Material shown
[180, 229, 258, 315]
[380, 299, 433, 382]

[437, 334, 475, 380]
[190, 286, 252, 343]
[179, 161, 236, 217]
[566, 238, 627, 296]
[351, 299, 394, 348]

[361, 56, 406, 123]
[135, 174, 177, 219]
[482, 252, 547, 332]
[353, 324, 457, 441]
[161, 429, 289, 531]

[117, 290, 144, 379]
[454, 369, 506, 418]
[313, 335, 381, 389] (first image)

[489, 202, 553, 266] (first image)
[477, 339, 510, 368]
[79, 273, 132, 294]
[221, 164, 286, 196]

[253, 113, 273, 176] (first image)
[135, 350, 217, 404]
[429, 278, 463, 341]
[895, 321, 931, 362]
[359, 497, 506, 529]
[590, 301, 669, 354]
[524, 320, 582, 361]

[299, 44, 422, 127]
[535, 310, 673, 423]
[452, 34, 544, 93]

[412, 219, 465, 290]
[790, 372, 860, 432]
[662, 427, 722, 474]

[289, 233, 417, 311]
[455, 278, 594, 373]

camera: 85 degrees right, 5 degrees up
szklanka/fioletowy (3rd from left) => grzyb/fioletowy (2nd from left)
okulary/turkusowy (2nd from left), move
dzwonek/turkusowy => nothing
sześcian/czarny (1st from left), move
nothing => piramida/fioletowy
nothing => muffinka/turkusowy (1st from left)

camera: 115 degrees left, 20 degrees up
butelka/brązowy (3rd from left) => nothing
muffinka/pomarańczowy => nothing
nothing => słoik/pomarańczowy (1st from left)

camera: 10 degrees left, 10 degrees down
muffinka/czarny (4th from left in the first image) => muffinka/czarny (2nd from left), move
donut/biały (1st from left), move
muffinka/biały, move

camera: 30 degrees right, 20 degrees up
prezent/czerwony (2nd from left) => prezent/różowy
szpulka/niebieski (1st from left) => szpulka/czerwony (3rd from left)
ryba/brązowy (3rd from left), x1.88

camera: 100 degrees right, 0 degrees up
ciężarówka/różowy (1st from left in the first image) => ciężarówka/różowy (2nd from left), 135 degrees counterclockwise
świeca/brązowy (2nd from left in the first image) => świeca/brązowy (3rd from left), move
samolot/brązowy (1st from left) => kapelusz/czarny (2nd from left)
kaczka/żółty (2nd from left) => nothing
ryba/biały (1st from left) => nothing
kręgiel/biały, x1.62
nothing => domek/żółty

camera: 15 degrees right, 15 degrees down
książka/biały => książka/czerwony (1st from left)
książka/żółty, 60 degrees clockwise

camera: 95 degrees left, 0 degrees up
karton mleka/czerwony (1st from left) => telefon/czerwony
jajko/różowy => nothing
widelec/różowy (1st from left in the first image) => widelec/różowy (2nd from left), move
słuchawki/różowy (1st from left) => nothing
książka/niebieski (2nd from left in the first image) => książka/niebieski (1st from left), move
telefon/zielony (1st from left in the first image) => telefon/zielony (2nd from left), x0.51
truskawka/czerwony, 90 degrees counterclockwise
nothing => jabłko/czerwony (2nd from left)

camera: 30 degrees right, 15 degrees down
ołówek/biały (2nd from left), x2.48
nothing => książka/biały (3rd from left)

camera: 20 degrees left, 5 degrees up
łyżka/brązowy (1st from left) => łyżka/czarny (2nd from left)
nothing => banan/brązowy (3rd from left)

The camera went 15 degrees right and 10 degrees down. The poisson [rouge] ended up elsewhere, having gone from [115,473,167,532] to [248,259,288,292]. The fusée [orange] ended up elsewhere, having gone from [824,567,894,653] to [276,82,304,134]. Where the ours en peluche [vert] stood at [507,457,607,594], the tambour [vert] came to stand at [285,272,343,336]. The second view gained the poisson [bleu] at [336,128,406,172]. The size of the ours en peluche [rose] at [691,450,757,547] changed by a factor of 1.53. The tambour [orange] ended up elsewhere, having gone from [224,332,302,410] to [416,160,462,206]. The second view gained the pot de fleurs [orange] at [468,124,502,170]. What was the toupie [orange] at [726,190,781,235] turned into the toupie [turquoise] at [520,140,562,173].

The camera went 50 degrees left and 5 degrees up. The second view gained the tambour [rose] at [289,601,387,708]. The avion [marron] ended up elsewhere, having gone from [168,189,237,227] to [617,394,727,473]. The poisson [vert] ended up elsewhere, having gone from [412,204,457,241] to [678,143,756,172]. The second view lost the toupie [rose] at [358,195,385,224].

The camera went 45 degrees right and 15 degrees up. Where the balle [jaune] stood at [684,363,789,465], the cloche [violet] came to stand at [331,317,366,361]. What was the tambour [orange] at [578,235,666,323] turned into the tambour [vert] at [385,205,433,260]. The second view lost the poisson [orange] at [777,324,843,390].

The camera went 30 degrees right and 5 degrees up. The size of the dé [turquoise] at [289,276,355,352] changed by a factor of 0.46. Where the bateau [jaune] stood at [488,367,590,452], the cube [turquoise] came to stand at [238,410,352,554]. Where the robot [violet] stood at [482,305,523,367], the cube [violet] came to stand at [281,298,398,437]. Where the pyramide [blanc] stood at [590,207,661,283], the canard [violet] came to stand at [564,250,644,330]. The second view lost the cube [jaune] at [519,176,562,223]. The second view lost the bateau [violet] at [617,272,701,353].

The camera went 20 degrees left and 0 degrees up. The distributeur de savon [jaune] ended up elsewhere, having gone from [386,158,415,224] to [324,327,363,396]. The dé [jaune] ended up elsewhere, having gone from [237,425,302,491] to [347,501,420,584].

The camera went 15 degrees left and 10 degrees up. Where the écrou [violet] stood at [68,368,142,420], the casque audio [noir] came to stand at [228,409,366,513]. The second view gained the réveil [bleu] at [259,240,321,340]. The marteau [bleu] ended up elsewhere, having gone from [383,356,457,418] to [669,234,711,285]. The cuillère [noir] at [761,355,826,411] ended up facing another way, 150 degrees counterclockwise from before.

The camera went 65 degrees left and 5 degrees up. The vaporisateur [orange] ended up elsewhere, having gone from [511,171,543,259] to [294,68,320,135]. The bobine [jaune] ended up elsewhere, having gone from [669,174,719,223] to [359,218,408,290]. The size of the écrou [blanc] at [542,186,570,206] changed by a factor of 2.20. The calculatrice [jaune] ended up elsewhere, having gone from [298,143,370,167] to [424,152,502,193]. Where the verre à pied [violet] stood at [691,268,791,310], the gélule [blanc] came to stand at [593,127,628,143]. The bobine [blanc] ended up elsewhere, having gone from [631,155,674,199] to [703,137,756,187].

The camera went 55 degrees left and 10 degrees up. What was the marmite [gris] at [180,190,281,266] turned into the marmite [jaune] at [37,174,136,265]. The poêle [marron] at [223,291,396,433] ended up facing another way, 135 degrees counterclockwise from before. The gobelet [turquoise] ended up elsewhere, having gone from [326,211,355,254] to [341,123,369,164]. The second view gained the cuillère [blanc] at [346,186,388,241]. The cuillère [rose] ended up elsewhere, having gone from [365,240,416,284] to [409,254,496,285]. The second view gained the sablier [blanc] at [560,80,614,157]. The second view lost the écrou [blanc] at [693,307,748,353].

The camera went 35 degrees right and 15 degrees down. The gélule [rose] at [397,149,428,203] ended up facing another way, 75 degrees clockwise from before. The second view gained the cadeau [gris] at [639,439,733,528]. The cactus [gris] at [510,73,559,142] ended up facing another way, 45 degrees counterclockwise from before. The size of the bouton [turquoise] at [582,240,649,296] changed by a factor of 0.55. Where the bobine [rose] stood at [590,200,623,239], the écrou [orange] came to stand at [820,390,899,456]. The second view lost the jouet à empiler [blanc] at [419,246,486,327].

Task objective
Everything from the first line of the listing above through the line holding "camera: 85 degrees right, 5 degrees up" must be retyped exactly; nothing else belongs in the reply.

Your solution
[180, 229, 258, 315]
[380, 299, 433, 382]

[437, 334, 475, 380]
[190, 286, 252, 343]
[179, 161, 236, 217]
[566, 238, 627, 296]
[351, 299, 394, 348]

[361, 56, 406, 123]
[135, 174, 177, 219]
[482, 252, 547, 332]
[353, 324, 457, 441]
[161, 429, 289, 531]

[117, 290, 144, 379]
[454, 369, 506, 418]
[313, 335, 381, 389] (first image)

[489, 202, 553, 266] (first image)
[477, 339, 510, 368]
[79, 273, 132, 294]
[221, 164, 286, 196]

[253, 113, 273, 176] (first image)
[135, 350, 217, 404]
[429, 278, 463, 341]
[895, 321, 931, 362]
[359, 497, 506, 529]
[590, 301, 669, 354]
[524, 320, 582, 361]

[299, 44, 422, 127]
[535, 310, 673, 423]
[452, 34, 544, 93]

[412, 219, 465, 290]
[790, 372, 860, 432]
[662, 427, 722, 474]

[289, 233, 417, 311]
[455, 278, 594, 373]

camera: 85 degrees right, 5 degrees up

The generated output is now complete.